#### What you will do:
Recast the lines of the records below as a numbered list, running from the line with "black pentagon: moved 2 px left, 4 px down" to the line with "gray pentagon: moved 2", both included. Omit blank lines and leave out the pictures.

━━━━━ Available records ━━━━━

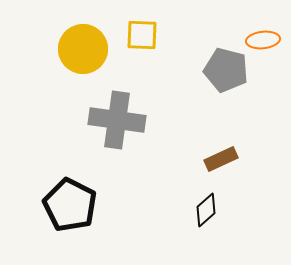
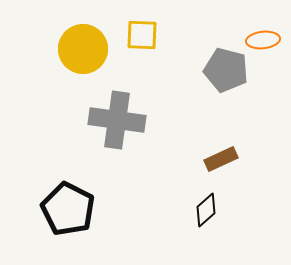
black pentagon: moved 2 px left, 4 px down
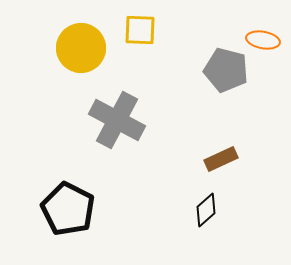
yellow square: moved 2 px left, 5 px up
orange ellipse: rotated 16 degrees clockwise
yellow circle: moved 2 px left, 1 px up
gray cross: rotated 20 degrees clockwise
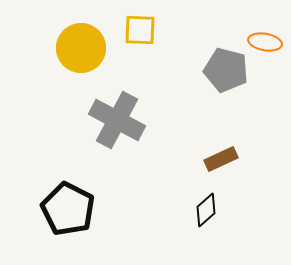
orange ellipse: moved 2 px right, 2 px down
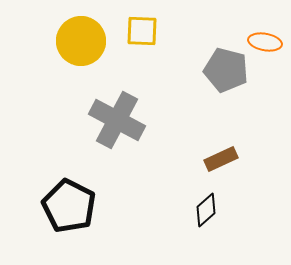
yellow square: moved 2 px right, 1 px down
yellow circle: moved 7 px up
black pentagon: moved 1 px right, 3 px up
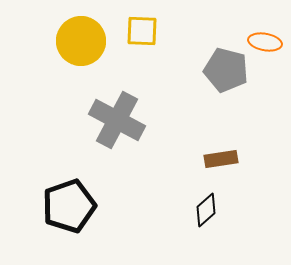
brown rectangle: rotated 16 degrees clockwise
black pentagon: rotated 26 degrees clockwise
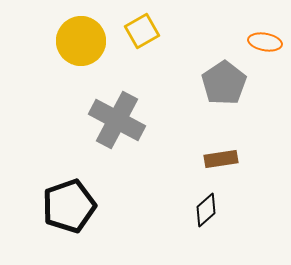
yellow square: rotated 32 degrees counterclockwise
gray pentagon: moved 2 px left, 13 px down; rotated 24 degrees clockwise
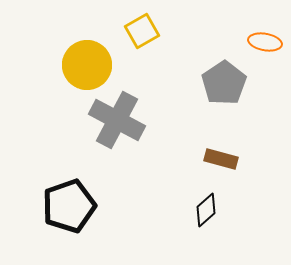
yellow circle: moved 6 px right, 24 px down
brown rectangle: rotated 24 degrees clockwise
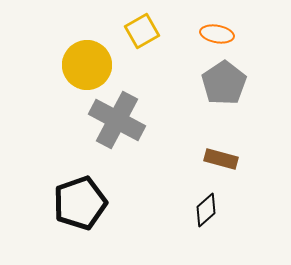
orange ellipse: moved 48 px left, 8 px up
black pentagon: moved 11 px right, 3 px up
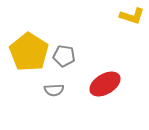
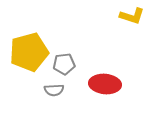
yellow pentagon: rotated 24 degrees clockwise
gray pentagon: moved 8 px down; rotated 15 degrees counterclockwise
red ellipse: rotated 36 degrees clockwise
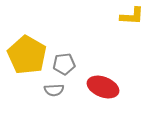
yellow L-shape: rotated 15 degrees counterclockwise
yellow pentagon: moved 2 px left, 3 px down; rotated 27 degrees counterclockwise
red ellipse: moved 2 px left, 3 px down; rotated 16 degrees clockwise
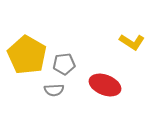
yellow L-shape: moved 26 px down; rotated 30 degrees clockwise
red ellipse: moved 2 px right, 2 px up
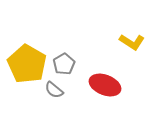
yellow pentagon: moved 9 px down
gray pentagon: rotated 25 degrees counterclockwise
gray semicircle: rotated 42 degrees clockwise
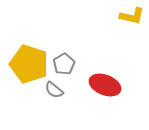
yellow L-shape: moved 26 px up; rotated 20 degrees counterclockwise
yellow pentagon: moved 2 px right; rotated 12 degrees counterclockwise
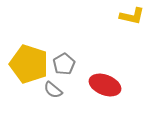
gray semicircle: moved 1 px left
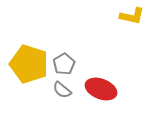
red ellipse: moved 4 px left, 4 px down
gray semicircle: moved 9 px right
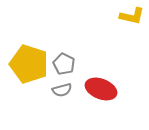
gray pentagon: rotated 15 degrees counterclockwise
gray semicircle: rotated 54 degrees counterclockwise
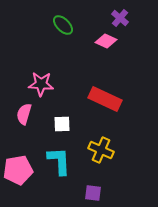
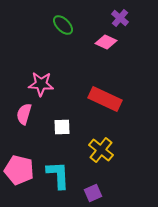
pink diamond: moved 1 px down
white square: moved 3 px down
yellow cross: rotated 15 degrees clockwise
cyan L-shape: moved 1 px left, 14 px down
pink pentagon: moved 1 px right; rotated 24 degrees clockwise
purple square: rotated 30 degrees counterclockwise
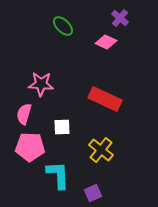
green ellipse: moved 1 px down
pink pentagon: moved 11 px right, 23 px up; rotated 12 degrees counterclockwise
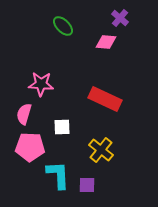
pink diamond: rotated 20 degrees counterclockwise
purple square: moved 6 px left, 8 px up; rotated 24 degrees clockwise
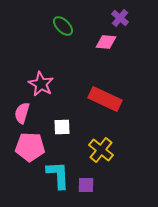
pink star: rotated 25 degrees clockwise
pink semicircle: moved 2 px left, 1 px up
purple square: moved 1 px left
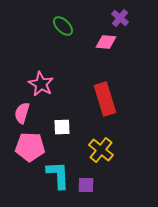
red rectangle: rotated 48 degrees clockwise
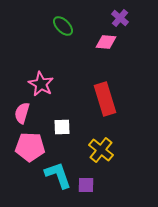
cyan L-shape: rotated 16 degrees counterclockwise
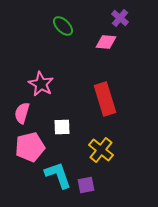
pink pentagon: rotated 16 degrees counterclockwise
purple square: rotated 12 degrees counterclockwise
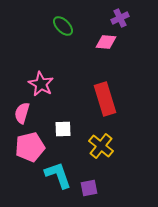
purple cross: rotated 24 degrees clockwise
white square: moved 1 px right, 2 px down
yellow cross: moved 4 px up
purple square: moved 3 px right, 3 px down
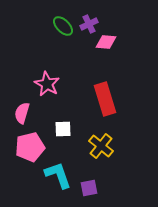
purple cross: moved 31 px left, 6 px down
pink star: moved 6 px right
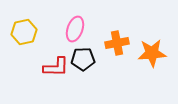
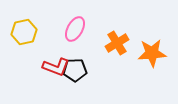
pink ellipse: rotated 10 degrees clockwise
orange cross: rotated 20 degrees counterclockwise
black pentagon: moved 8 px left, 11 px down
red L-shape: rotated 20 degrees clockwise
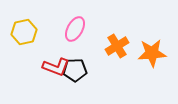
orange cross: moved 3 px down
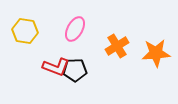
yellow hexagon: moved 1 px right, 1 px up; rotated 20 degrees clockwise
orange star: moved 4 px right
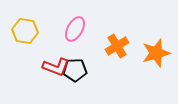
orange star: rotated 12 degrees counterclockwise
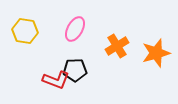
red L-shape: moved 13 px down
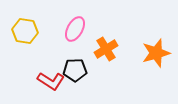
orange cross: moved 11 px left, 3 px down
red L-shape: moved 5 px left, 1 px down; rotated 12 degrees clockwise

━━━━━
━━━━━ Available records ━━━━━

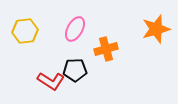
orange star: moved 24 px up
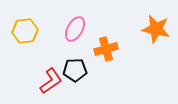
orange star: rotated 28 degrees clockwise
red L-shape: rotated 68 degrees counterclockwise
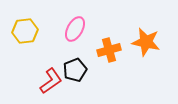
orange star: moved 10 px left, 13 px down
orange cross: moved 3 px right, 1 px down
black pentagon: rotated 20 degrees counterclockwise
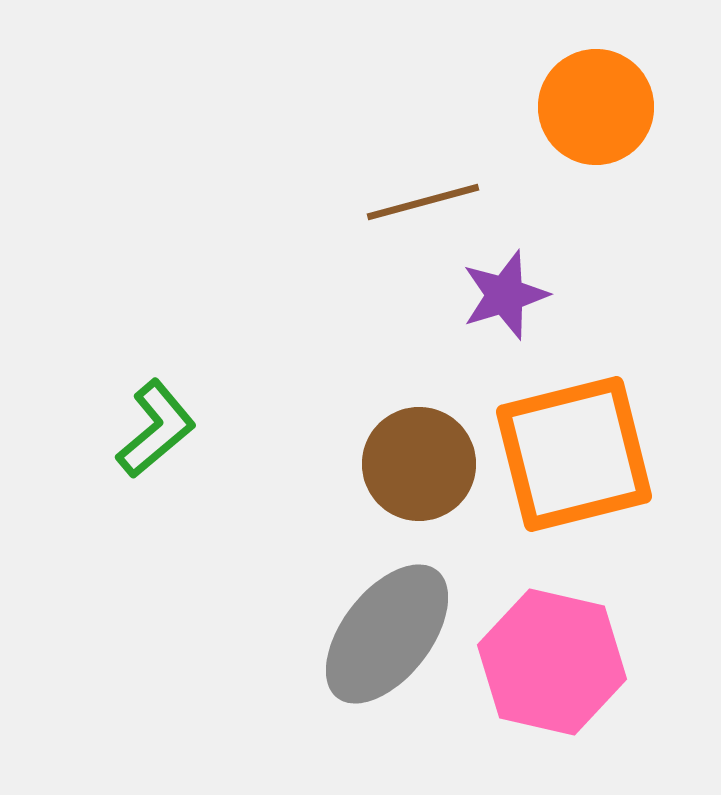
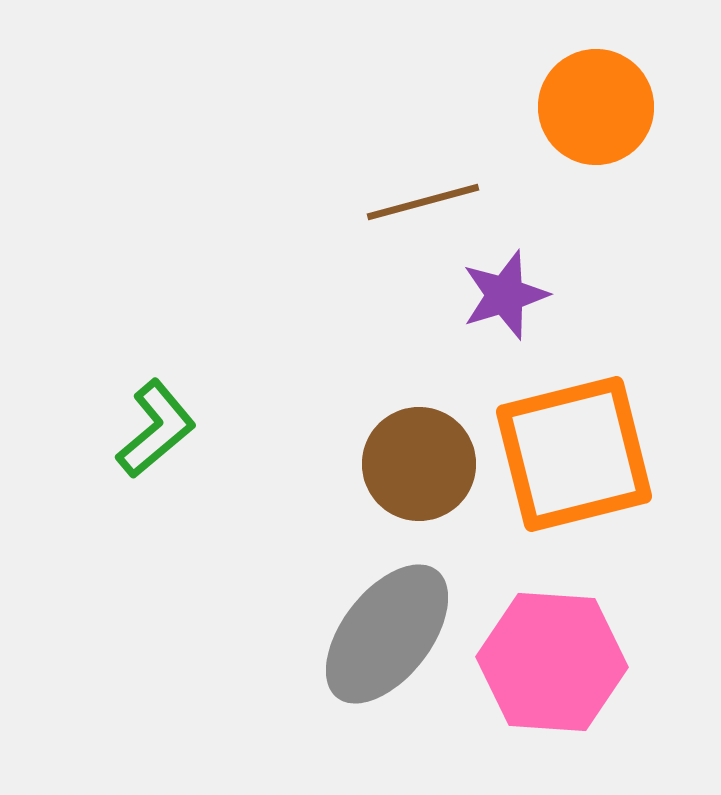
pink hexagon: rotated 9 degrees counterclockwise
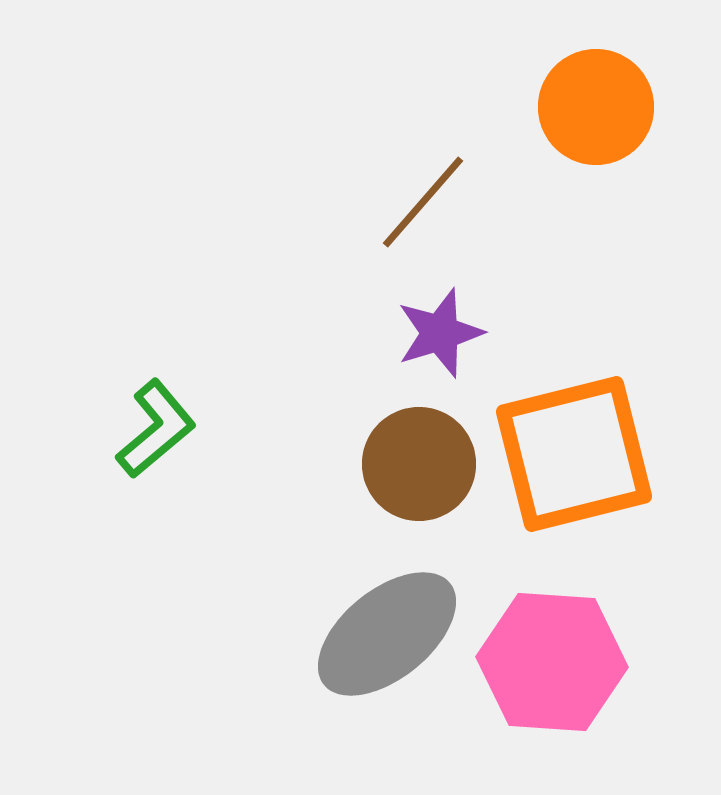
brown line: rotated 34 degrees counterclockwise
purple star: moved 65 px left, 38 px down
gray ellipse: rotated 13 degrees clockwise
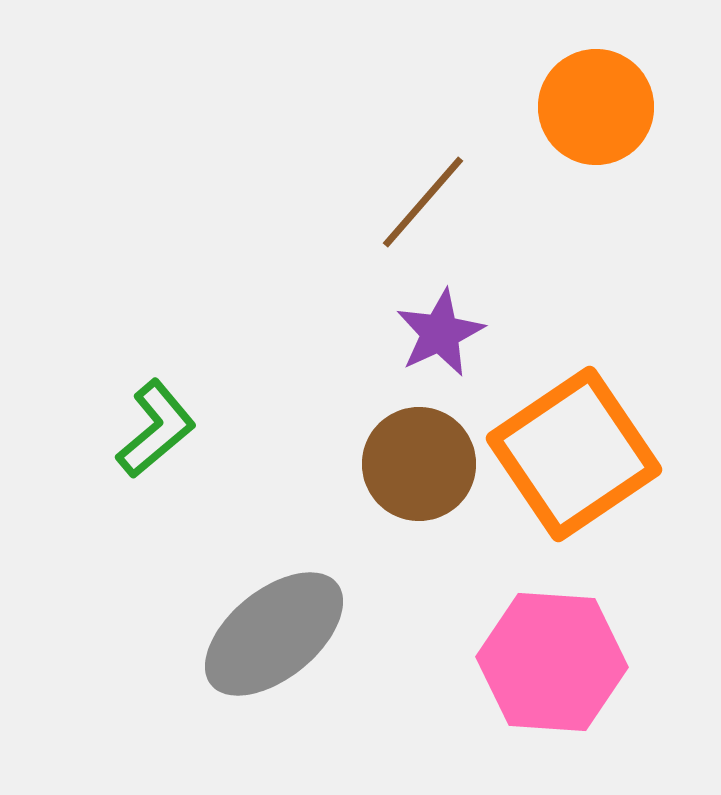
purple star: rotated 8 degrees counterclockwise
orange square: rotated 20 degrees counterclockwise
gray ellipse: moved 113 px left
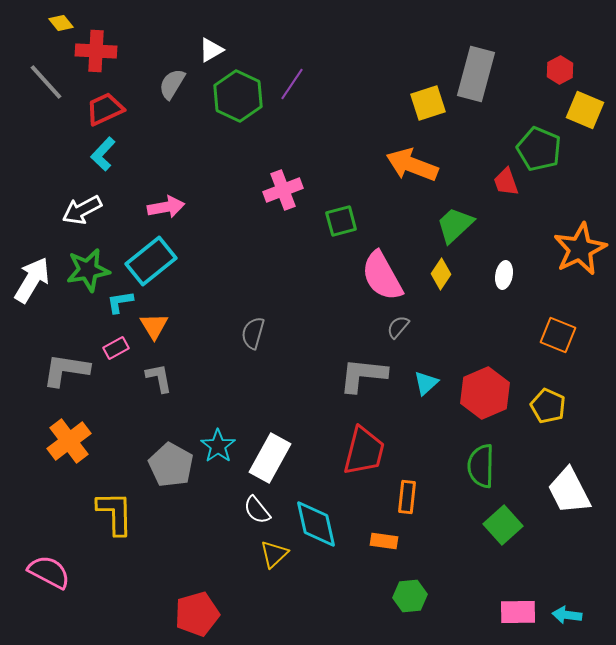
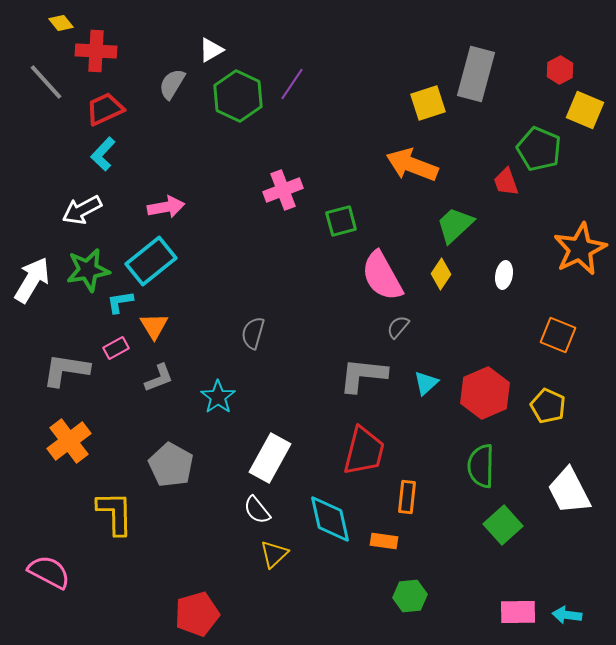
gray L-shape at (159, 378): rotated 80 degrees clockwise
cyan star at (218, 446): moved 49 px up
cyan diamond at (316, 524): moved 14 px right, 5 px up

━━━━━
━━━━━ Available records ━━━━━

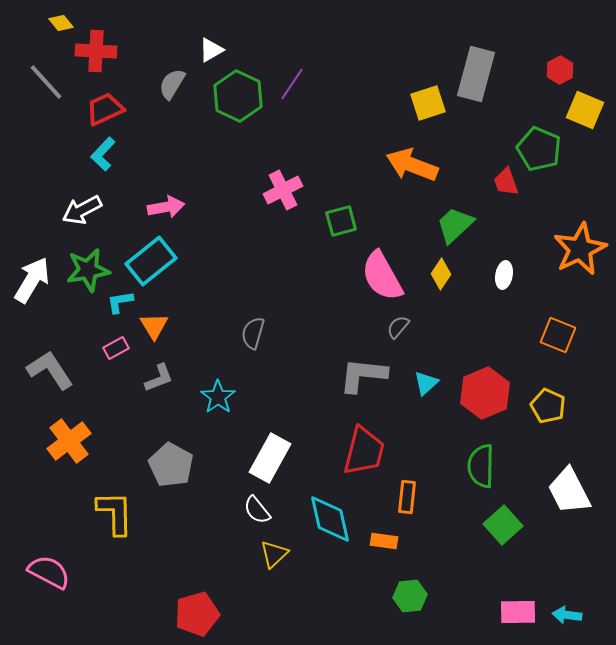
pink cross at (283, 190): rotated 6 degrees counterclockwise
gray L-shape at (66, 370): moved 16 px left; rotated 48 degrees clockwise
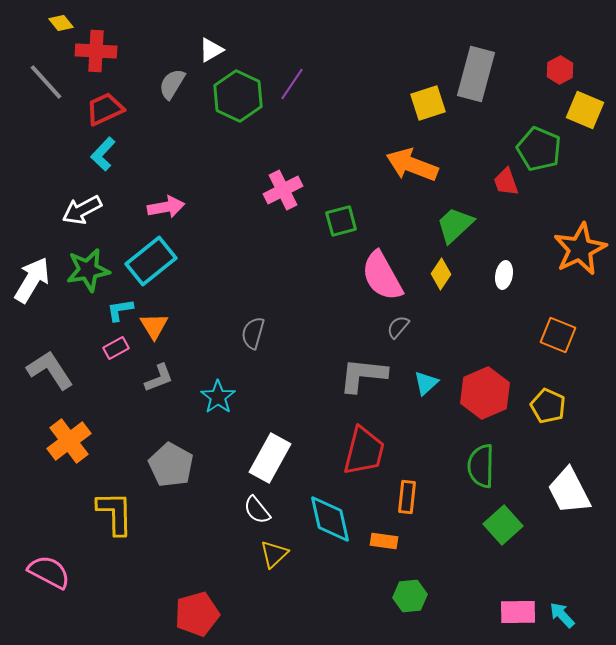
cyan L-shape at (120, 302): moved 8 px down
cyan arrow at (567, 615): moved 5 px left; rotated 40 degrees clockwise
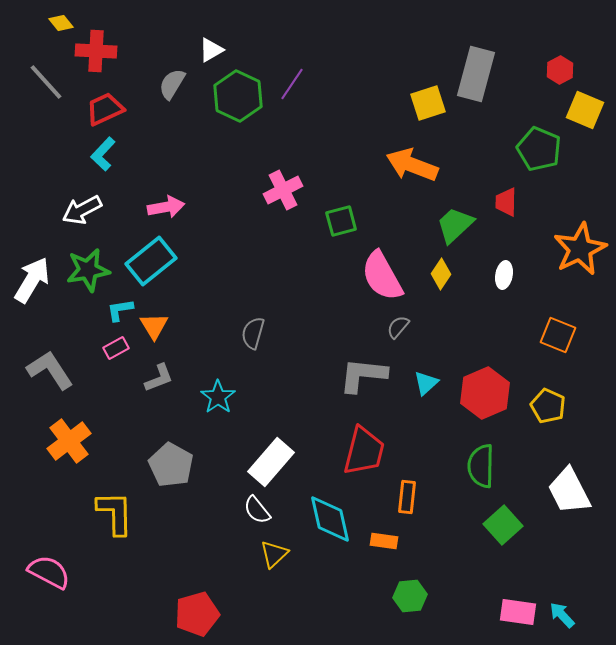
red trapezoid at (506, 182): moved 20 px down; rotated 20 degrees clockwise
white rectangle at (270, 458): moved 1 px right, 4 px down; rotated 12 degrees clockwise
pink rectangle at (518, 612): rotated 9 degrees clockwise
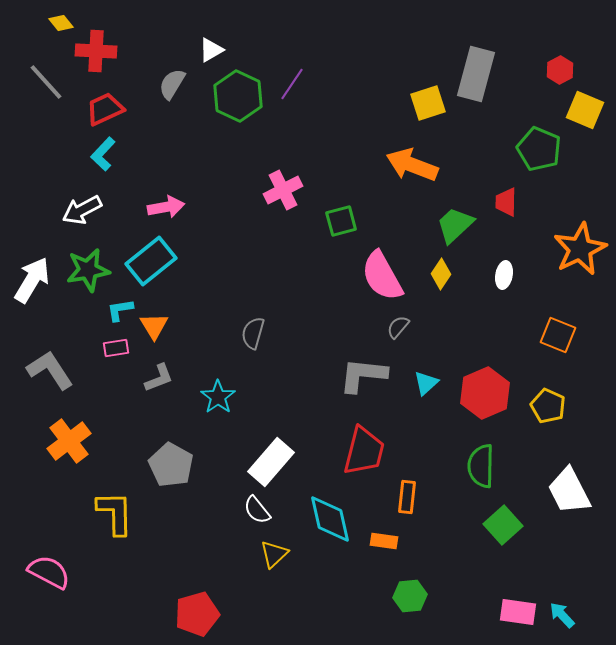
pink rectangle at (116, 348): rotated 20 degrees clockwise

━━━━━

#### Reply:
1. black pentagon: moved 2 px left, 4 px down
2. yellow square: moved 2 px left, 5 px up
3. orange ellipse: rotated 16 degrees clockwise
4. yellow circle: moved 2 px left, 1 px up
5. gray cross: rotated 20 degrees clockwise
6. orange ellipse: moved 2 px right, 2 px down
7. yellow square: moved 2 px right, 1 px down
8. yellow circle: moved 7 px up
9. black pentagon: moved 1 px right, 3 px up
10. brown rectangle: rotated 16 degrees clockwise
11. black pentagon: rotated 26 degrees clockwise
12. yellow square: rotated 32 degrees counterclockwise
13. gray pentagon: moved 2 px left, 13 px down; rotated 24 degrees clockwise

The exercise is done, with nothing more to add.